BEGIN Data for processing

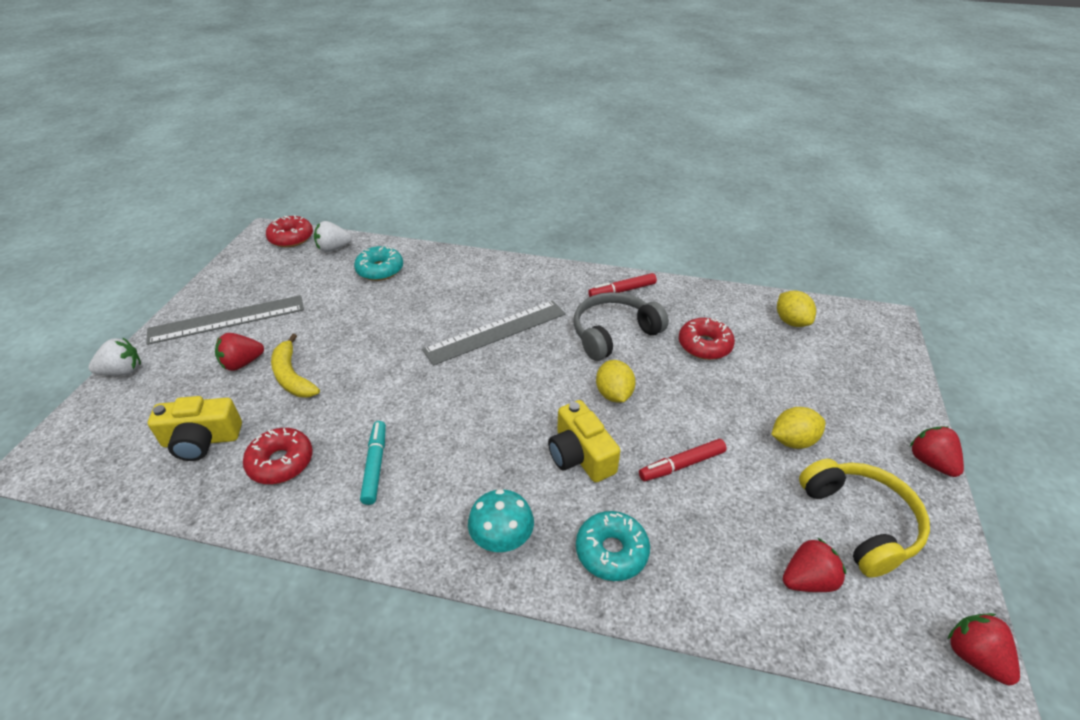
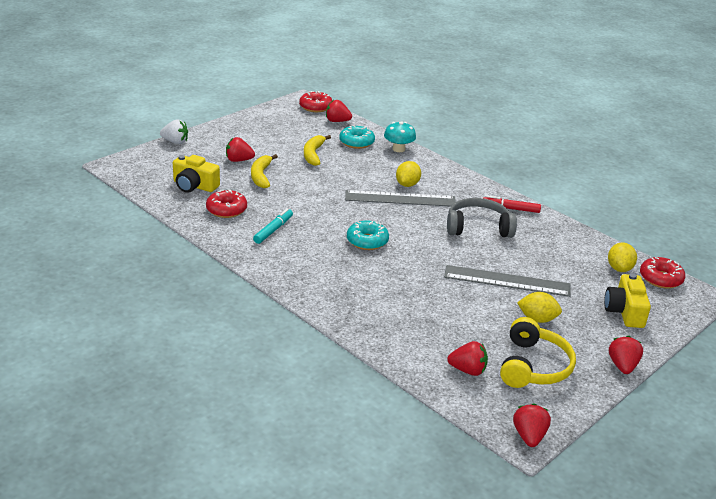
camera: 30 degrees right, 10 degrees down
(227, 319) = (246, 137): grey ruler -> grey ruler (507, 281)
(333, 248) = (337, 121): white strawberry -> red strawberry
(339, 310) = (313, 154): none -> yellow banana
(502, 538) = (313, 284): turquoise mushroom -> turquoise mushroom (398, 149)
(580, 455) = (392, 271): yellow camera -> yellow camera (625, 311)
(611, 551) = (367, 313): turquoise donut -> turquoise donut (367, 241)
(614, 394) = (444, 254): yellow lemon -> yellow lemon (407, 184)
(682, 465) = (450, 299): red marker -> none
(704, 345) = (536, 256): red donut -> red donut (660, 279)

END Data for processing

Task goal: Above are the records; from them, give again exactly the lines from the one containing "(333, 248) = (337, 121): white" through the one containing "(682, 465) = (450, 299): red marker -> none", both included.

Solution for this problem:
(333, 248) = (337, 121): white strawberry -> red strawberry
(339, 310) = (313, 154): none -> yellow banana
(502, 538) = (313, 284): turquoise mushroom -> turquoise mushroom (398, 149)
(580, 455) = (392, 271): yellow camera -> yellow camera (625, 311)
(611, 551) = (367, 313): turquoise donut -> turquoise donut (367, 241)
(614, 394) = (444, 254): yellow lemon -> yellow lemon (407, 184)
(682, 465) = (450, 299): red marker -> none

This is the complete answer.